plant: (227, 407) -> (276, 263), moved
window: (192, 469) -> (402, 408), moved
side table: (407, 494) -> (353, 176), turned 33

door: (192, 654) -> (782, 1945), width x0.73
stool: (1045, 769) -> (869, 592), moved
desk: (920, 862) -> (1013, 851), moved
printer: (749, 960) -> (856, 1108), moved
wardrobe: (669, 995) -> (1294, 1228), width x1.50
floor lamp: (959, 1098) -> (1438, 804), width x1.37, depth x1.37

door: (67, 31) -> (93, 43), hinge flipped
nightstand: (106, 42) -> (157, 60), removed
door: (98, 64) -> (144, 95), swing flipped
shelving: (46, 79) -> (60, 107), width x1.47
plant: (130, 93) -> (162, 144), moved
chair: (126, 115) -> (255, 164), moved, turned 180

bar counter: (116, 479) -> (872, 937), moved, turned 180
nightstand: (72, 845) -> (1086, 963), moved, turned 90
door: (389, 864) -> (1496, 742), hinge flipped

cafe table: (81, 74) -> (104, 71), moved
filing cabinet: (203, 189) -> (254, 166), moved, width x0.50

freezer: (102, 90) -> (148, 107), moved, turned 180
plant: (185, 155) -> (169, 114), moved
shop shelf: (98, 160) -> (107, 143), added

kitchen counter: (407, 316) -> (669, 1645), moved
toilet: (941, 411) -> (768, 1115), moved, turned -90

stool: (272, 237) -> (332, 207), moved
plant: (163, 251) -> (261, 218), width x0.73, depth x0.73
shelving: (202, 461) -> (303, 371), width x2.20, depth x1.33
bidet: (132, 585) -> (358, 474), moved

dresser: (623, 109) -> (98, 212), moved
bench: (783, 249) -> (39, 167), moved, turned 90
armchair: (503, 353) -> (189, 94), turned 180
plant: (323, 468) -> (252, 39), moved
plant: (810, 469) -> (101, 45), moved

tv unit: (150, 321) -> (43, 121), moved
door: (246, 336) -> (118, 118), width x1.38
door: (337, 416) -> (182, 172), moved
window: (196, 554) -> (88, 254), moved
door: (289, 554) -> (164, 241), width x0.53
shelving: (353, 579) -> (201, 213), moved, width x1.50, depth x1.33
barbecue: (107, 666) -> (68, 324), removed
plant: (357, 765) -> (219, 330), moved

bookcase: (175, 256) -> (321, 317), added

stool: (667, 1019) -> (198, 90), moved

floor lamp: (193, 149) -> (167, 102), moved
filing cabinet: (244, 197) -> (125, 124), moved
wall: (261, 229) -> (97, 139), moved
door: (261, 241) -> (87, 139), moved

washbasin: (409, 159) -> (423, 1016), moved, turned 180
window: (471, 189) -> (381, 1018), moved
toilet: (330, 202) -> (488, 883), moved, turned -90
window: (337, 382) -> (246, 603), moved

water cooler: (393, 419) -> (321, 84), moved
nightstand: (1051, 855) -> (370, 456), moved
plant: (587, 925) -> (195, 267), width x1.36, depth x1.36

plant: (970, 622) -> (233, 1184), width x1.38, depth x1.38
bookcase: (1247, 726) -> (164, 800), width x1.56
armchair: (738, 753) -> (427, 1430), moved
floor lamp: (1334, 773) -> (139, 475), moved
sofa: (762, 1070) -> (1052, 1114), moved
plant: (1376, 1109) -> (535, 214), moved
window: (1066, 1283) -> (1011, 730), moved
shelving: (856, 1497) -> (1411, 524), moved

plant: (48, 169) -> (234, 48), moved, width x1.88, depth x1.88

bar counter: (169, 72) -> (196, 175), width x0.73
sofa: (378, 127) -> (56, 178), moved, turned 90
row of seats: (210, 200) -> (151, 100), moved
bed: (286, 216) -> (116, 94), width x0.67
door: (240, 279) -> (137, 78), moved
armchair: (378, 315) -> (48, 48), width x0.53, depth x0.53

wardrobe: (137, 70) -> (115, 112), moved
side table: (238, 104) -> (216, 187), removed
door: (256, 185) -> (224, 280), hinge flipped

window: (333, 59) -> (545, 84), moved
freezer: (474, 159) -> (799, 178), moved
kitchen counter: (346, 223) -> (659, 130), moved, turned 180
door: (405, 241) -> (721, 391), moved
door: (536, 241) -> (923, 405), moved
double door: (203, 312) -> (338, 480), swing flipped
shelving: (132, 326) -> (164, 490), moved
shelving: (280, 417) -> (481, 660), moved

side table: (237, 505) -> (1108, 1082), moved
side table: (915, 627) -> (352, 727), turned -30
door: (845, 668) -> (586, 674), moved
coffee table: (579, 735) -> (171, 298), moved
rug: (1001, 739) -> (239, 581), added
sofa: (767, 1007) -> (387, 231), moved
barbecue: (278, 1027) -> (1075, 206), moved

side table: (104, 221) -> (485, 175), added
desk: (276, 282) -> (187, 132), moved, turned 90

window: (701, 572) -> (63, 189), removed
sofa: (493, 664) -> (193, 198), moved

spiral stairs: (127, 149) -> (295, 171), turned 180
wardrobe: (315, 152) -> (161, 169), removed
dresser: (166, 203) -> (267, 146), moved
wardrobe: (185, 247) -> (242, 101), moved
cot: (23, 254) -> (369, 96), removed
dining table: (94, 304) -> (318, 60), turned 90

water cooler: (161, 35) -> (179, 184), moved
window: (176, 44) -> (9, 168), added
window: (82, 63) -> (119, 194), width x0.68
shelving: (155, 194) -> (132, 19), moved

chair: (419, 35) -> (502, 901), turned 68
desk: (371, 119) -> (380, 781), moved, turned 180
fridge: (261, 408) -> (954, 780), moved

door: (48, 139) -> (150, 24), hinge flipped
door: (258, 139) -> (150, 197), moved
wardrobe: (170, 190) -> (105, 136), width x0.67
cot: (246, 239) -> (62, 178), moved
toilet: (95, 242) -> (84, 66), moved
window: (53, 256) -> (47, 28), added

****************

• **Work instructions**
For this task, copy exactly the line with "wardrobe: (315, 152) -> (161, 169), removed" and the lines that come after it, stopping at the end of the material above.

• **Written answer**
wardrobe: (315, 152) -> (161, 169), removed
dresser: (166, 203) -> (267, 146), moved
wardrobe: (185, 247) -> (242, 101), moved
cot: (23, 254) -> (369, 96), removed
dining table: (94, 304) -> (318, 60), turned 90

water cooler: (161, 35) -> (179, 184), moved
window: (176, 44) -> (9, 168), added
window: (82, 63) -> (119, 194), width x0.68
shelving: (155, 194) -> (132, 19), moved

chair: (419, 35) -> (502, 901), turned 68
desk: (371, 119) -> (380, 781), moved, turned 180
fridge: (261, 408) -> (954, 780), moved

door: (48, 139) -> (150, 24), hinge flipped
door: (258, 139) -> (150, 197), moved
wardrobe: (170, 190) -> (105, 136), width x0.67
cot: (246, 239) -> (62, 178), moved
toilet: (95, 242) -> (84, 66), moved
window: (53, 256) -> (47, 28), added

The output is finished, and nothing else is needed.